» Data supplied:
......
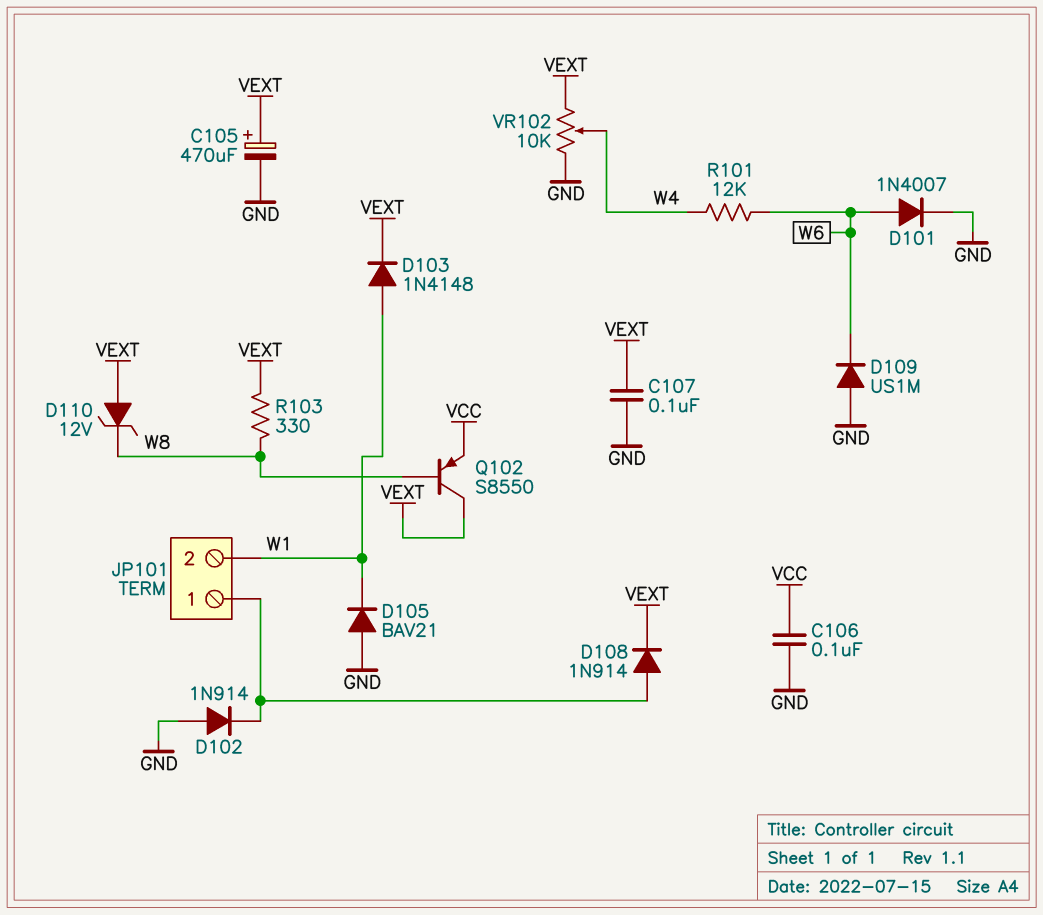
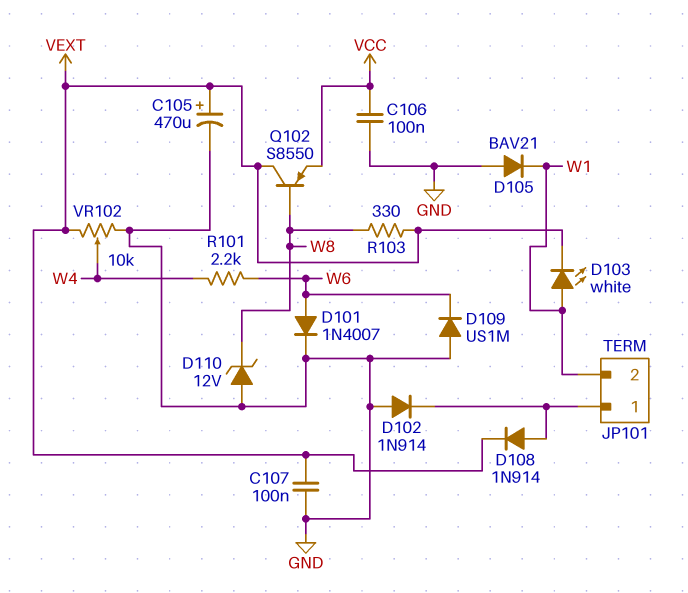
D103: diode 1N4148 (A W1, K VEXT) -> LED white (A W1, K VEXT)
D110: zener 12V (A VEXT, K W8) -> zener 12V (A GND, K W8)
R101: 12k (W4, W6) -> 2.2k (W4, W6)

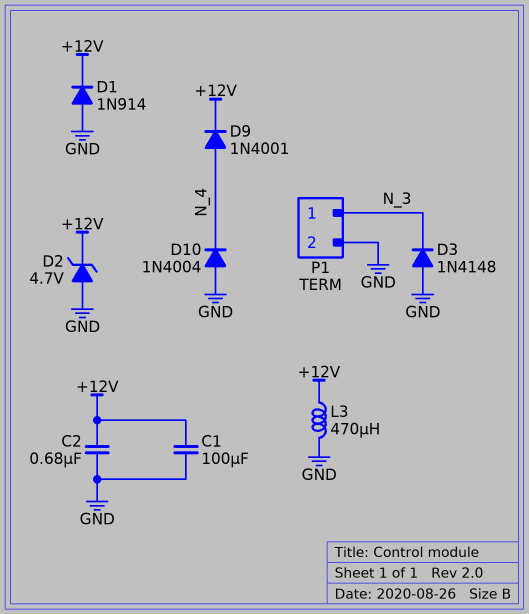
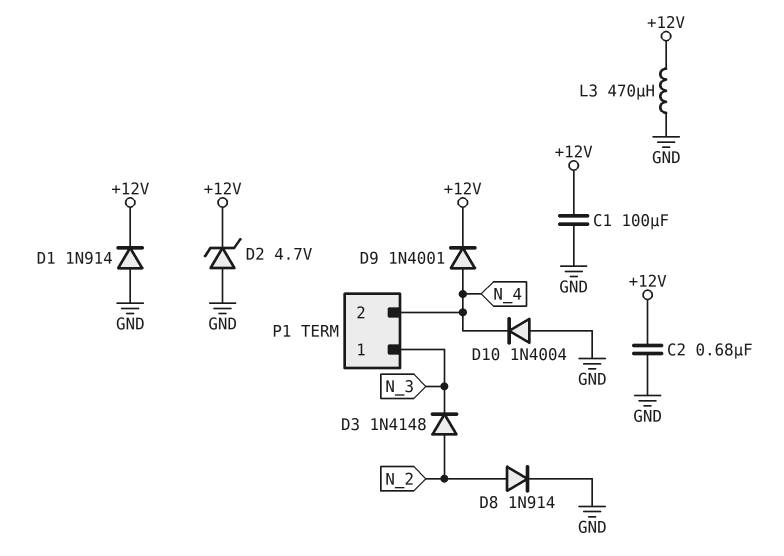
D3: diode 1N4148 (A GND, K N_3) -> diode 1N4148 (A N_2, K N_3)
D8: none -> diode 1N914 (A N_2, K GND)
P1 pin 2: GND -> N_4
......
» Your instructions: When printing the entries, leave out the images and keep everything else exact.

» Output:
D103: diode 1N4148 (A W1, K VEXT) -> LED white (A W1, K VEXT)
D110: zener 12V (A VEXT, K W8) -> zener 12V (A GND, K W8)
R101: 12k (W4, W6) -> 2.2k (W4, W6)

D3: diode 1N4148 (A GND, K N_3) -> diode 1N4148 (A N_2, K N_3)
D8: none -> diode 1N914 (A N_2, K GND)
P1 pin 2: GND -> N_4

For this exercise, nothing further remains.